***** Working data *****

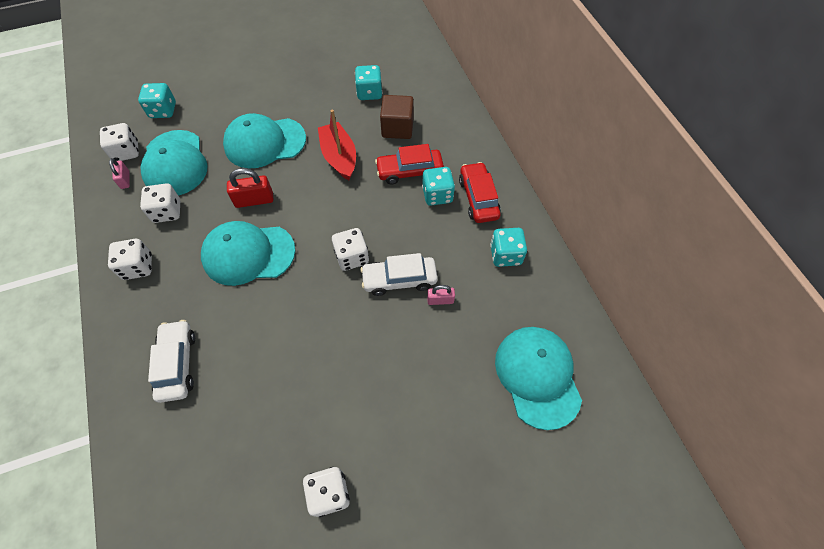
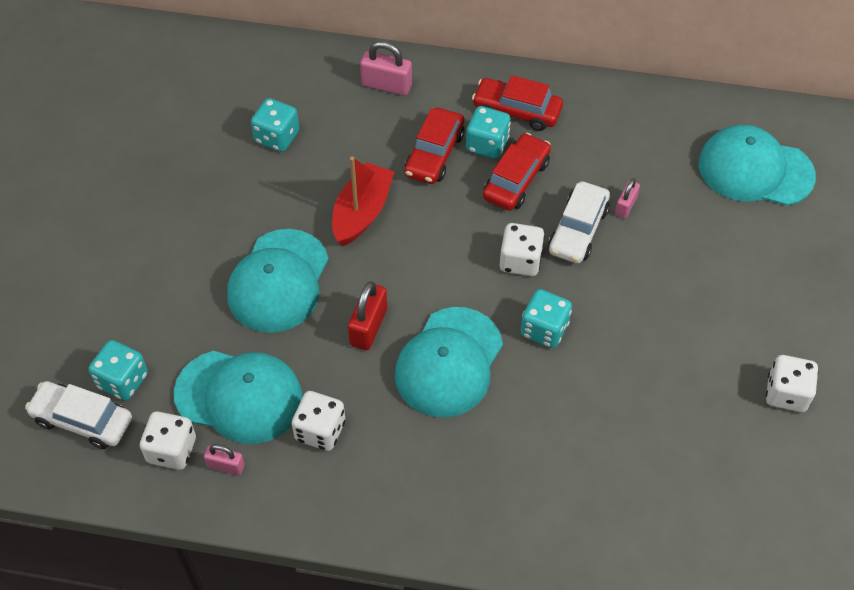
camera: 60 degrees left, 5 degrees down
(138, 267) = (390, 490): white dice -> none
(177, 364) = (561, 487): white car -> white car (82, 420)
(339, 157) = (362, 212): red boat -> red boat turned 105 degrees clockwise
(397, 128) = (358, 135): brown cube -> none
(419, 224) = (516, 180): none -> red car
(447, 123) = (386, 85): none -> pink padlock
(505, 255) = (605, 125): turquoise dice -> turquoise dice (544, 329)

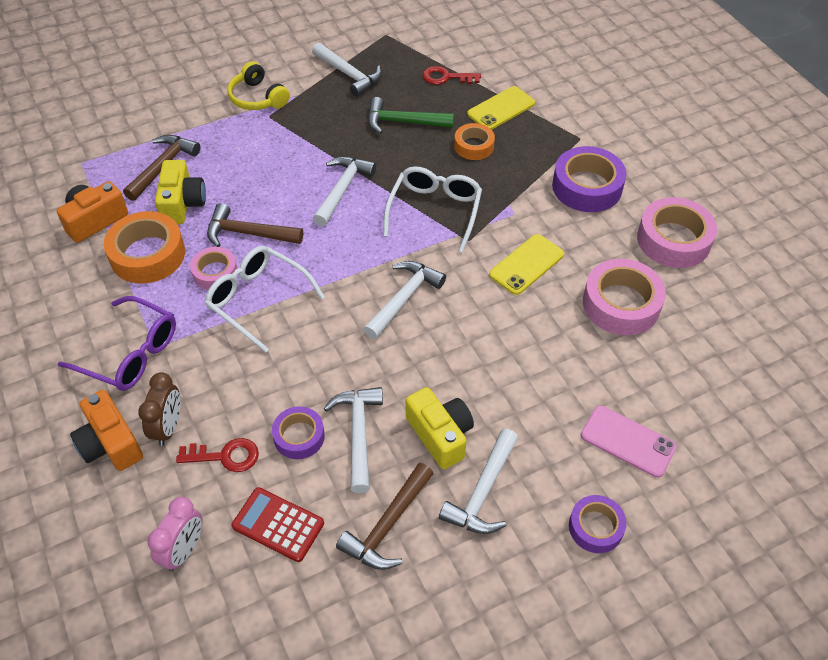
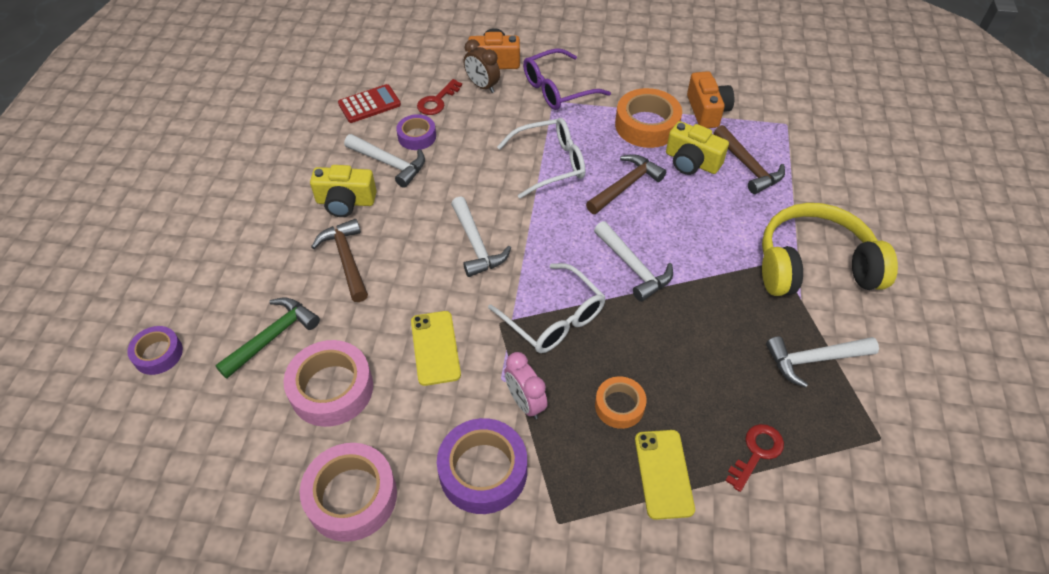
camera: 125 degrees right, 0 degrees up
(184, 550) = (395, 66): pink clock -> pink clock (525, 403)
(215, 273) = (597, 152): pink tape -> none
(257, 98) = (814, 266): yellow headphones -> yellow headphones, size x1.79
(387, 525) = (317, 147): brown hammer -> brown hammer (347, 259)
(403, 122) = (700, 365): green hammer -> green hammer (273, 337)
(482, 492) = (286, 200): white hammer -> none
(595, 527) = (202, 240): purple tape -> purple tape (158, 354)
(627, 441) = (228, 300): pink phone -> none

*****
***** Working data *****

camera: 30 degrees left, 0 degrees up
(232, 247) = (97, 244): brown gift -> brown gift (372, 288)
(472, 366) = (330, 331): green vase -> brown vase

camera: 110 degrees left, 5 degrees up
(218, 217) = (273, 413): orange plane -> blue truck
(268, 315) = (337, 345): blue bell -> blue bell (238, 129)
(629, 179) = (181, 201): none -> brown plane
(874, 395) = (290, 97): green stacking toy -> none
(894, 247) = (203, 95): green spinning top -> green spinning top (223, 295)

*****

Task> Reproduce exactly, with no pictures, the lines above from the one holding "(447, 123) = (386, 85): none -> pink padlock" to the one holding "(627, 441) = (228, 300): pink phone -> none", inclusive.

Solution>
(447, 123) = (386, 85): none -> pink padlock
(505, 255) = (605, 125): turquoise dice -> turquoise dice (544, 329)

camera: 125 degrees right, 0 degrees up
(184, 550) = (395, 66): pink clock -> pink clock (525, 403)
(215, 273) = (597, 152): pink tape -> none
(257, 98) = (814, 266): yellow headphones -> yellow headphones, size x1.79
(387, 525) = (317, 147): brown hammer -> brown hammer (347, 259)
(403, 122) = (700, 365): green hammer -> green hammer (273, 337)
(482, 492) = (286, 200): white hammer -> none
(595, 527) = (202, 240): purple tape -> purple tape (158, 354)
(627, 441) = (228, 300): pink phone -> none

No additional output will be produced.